(Dataset entries)

..........

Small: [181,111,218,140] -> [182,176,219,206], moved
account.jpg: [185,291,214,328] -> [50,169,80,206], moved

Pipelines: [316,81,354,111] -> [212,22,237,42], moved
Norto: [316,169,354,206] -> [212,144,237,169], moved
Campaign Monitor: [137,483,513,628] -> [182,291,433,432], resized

..........

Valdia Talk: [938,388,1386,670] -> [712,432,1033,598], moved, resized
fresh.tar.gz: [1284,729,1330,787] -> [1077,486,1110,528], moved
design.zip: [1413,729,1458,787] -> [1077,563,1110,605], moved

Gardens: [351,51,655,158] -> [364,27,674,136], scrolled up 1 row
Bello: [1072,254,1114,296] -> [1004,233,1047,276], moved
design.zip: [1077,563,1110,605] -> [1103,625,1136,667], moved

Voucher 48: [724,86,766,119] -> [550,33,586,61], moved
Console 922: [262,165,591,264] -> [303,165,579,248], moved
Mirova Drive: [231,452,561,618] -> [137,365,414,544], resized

..........

◆ Exercise brief
Locate the word "design" in the entries, and copy every line where it is found.

◆ Task response
design.zip: [1413,729,1458,787] -> [1077,563,1110,605], moved
design.zip: [1077,563,1110,605] -> [1103,625,1136,667], moved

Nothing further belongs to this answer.